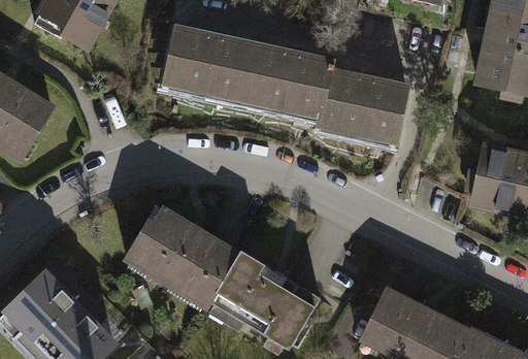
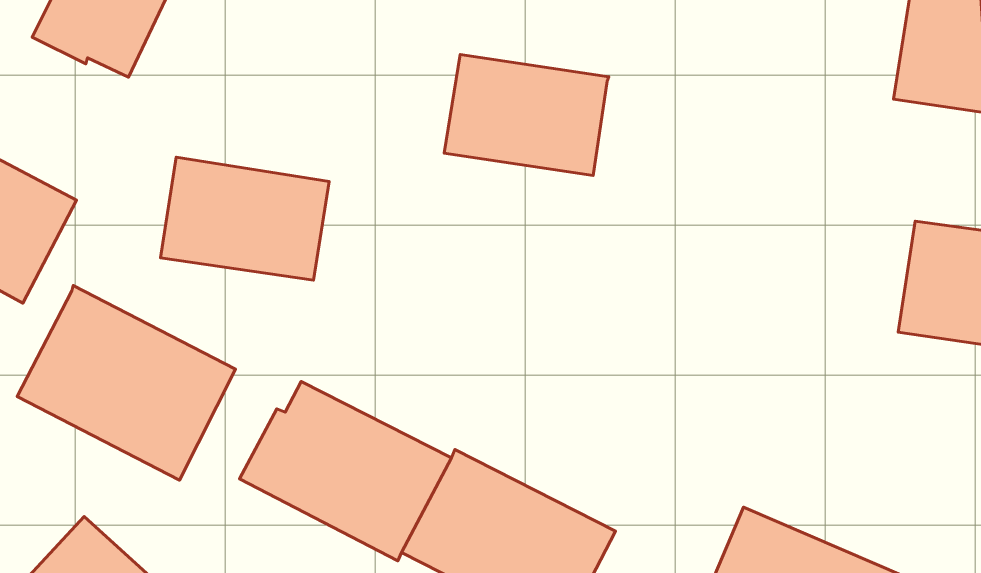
building: [165,28,255,96] -> [161,157,329,280]
building: [318,64,406,137] -> none
building: none -> [17,285,236,480]

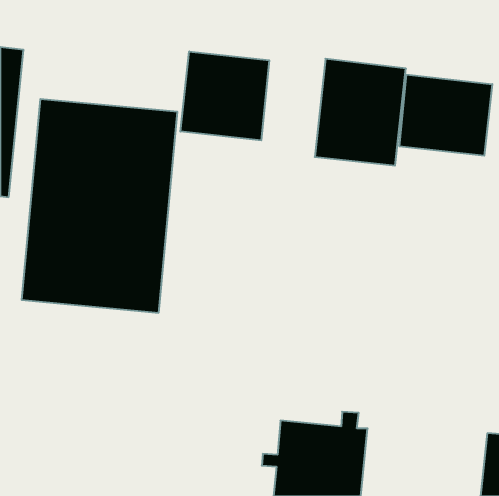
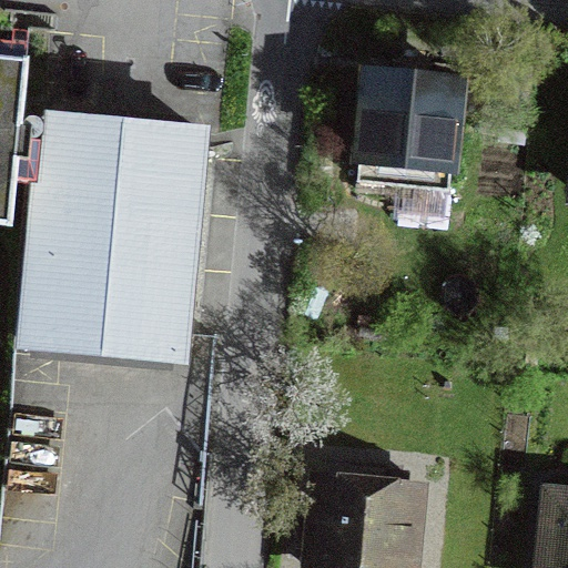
building: [180,51,269,140] -> none
building: [399,75,492,156] -> none

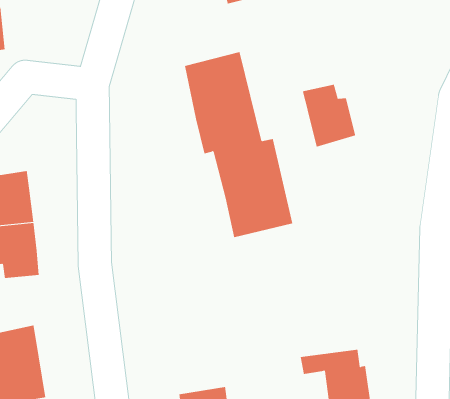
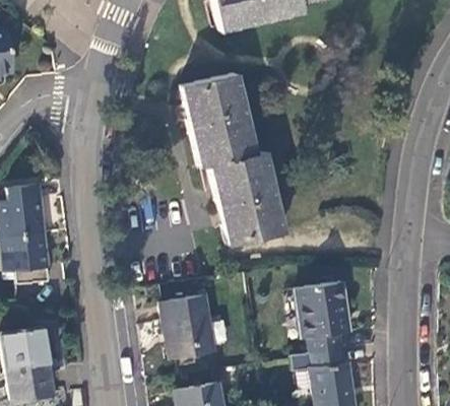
building: [302,84,356,147] -> none
building: none -> [297,283,349,351]
building: none -> [163,294,215,358]

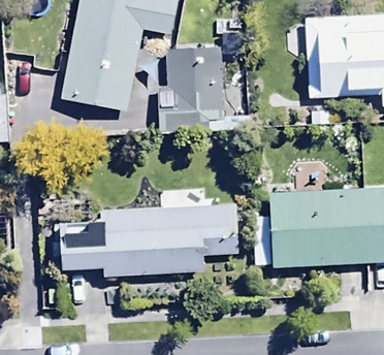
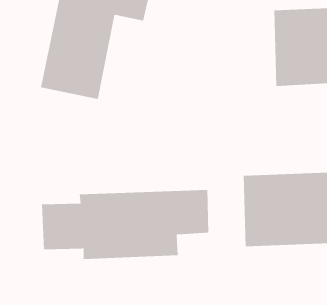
building: [158,45,225,133] -> none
--------------------------------
§ Work to be completed:
Of the entries above, print exactly those lines that run from the one containing "building: [318,64,406,137] -> none" through the last line, excluding any pictures.

§ Answer area:
building: [318,64,406,137] -> none
building: none -> [17,285,236,480]

building: [180,51,269,140] -> none
building: [399,75,492,156] -> none

building: [302,84,356,147] -> none
building: none -> [297,283,349,351]
building: none -> [163,294,215,358]

building: [158,45,225,133] -> none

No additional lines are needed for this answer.